[Saved data entries]
==================================================
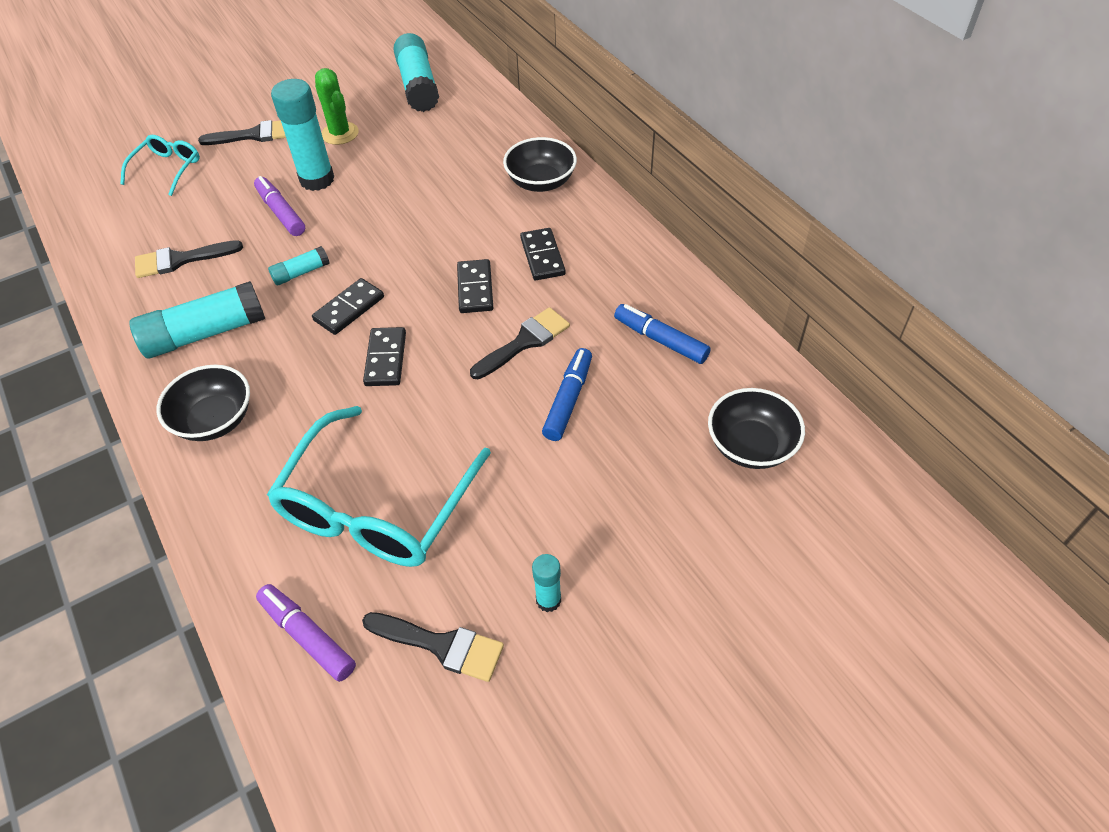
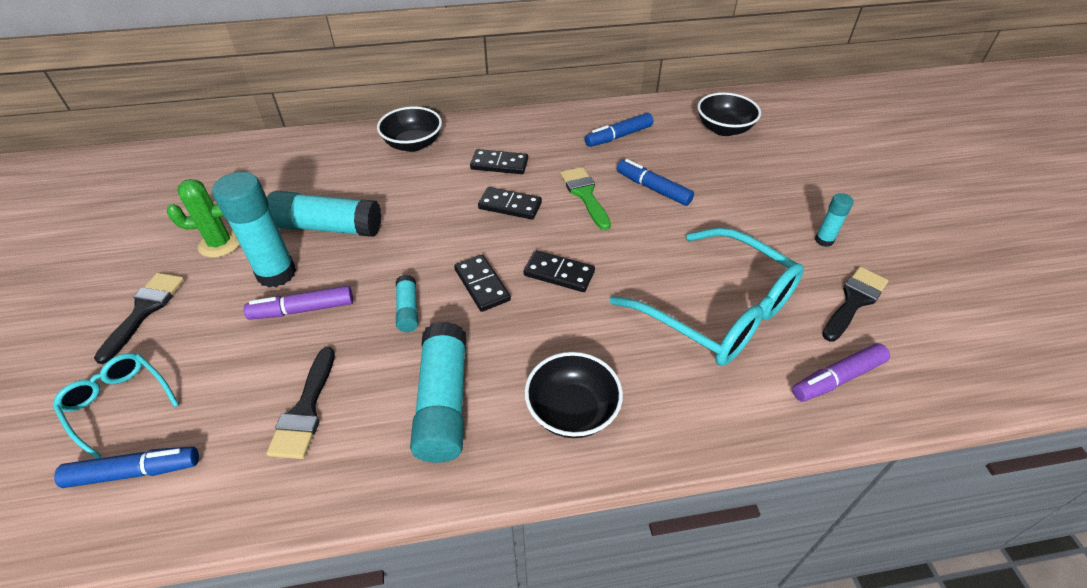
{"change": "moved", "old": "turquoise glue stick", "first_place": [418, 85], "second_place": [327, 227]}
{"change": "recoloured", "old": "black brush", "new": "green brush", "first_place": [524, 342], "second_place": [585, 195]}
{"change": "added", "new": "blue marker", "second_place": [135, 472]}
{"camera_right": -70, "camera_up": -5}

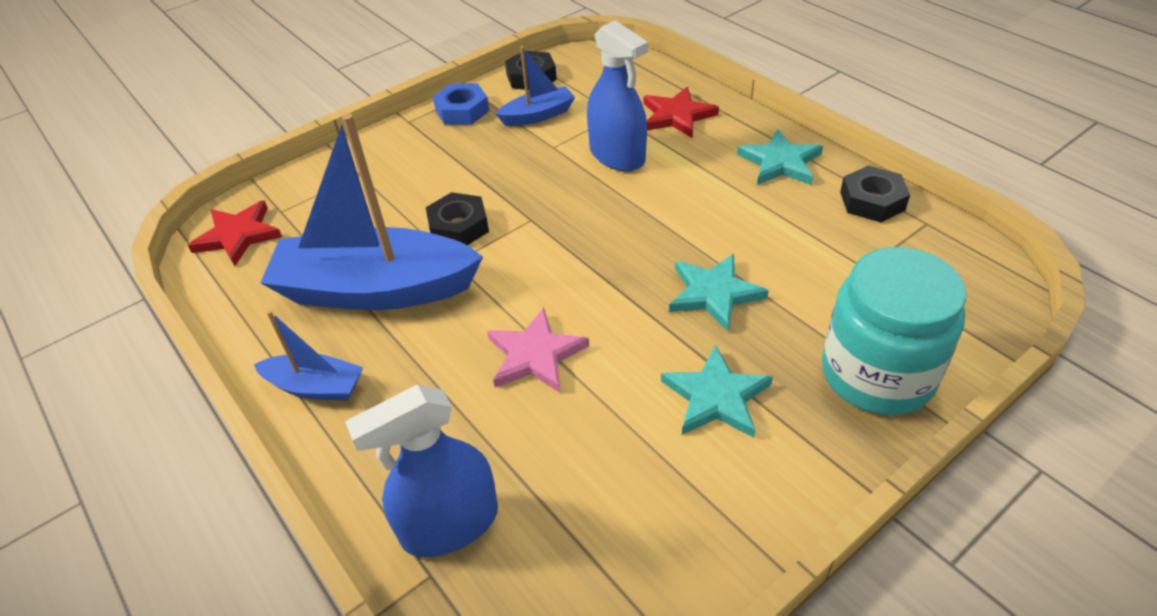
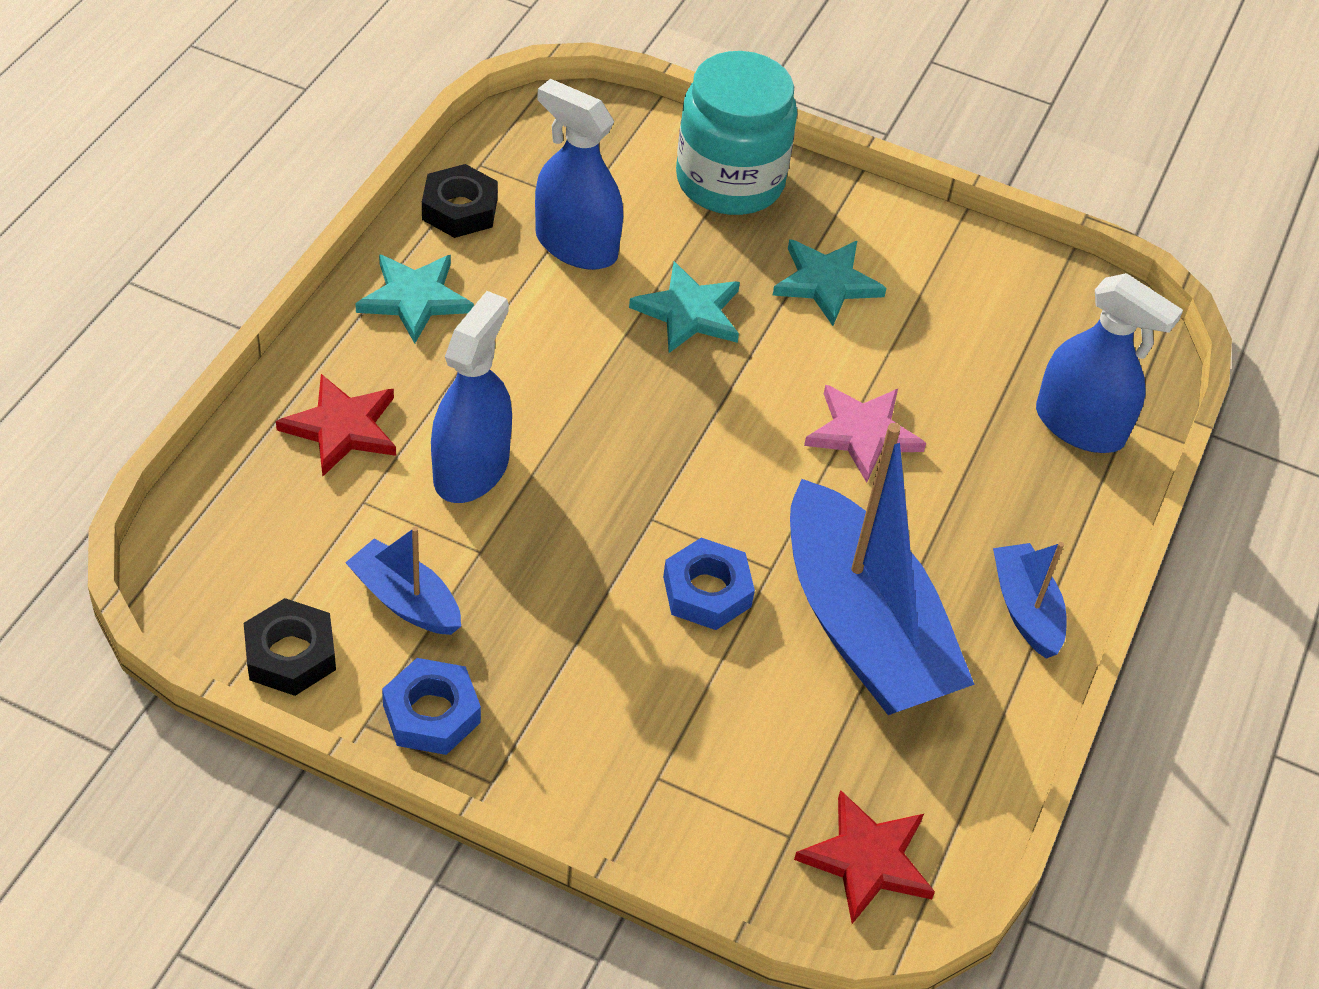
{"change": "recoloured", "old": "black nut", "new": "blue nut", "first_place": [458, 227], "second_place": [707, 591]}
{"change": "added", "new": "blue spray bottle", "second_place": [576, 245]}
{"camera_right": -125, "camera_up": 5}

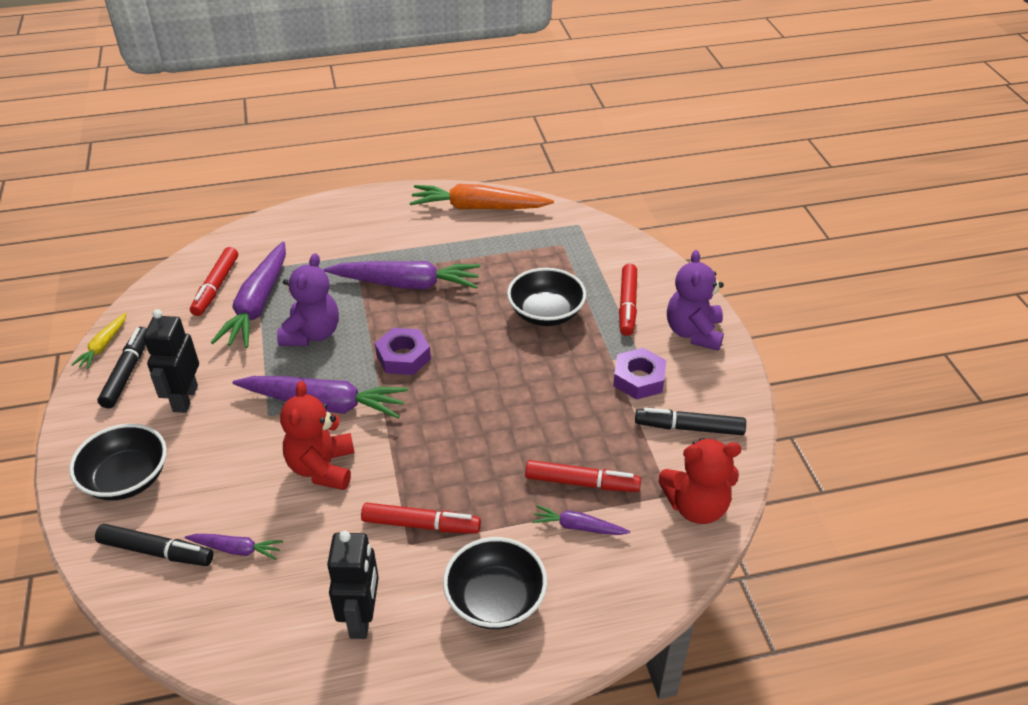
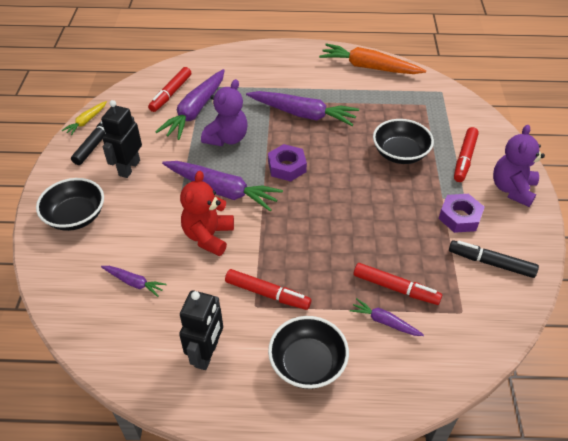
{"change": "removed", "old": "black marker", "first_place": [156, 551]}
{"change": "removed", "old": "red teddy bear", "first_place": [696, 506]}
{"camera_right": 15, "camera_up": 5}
==================================================
→ **Task directions**
Retype the data above exactly; pictures are not part of the copy.

→ **Solution**
{"change": "moved", "old": "turquoise glue stick", "first_place": [418, 85], "second_place": [327, 227]}
{"change": "recoloured", "old": "black brush", "new": "green brush", "first_place": [524, 342], "second_place": [585, 195]}
{"change": "added", "new": "blue marker", "second_place": [135, 472]}
{"camera_right": -70, "camera_up": -5}

{"change": "recoloured", "old": "black nut", "new": "blue nut", "first_place": [458, 227], "second_place": [707, 591]}
{"change": "added", "new": "blue spray bottle", "second_place": [576, 245]}
{"camera_right": -125, "camera_up": 5}

{"change": "removed", "old": "black marker", "first_place": [156, 551]}
{"change": "removed", "old": "red teddy bear", "first_place": [696, 506]}
{"camera_right": 15, "camera_up": 5}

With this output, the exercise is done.